══ Dataset content

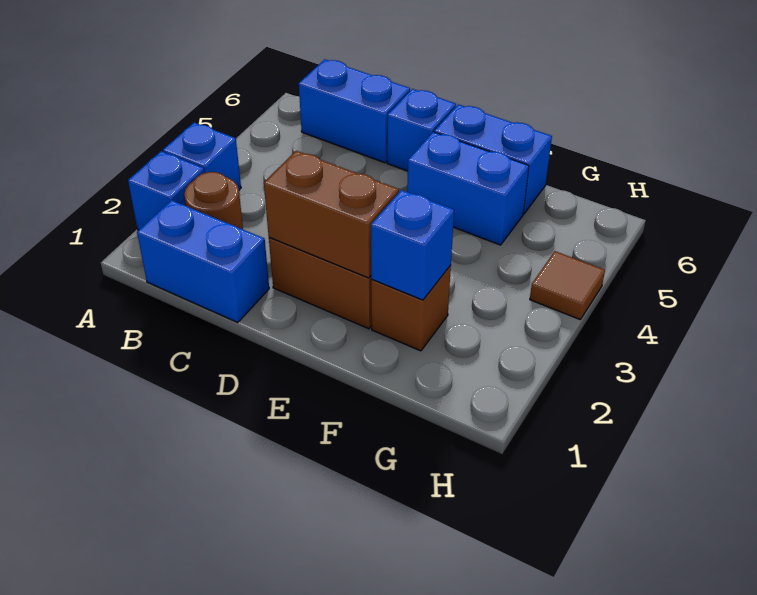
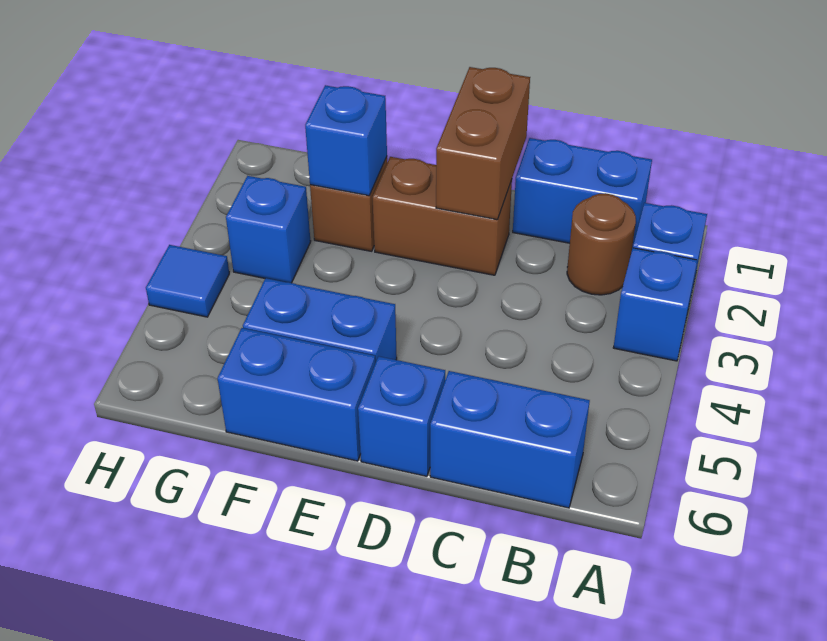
brown brick D2:E2 level 2 -> brown brick D1:D2 level 2
none -> blue brick G3 level 1
brown tile H4 level 1 -> blue tile H4 level 1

════

Work task: Output the material word for word, and keep the pictures out.

Output for this exercise:
brown brick D2:E2 level 2 -> brown brick D1:D2 level 2
none -> blue brick G3 level 1
brown tile H4 level 1 -> blue tile H4 level 1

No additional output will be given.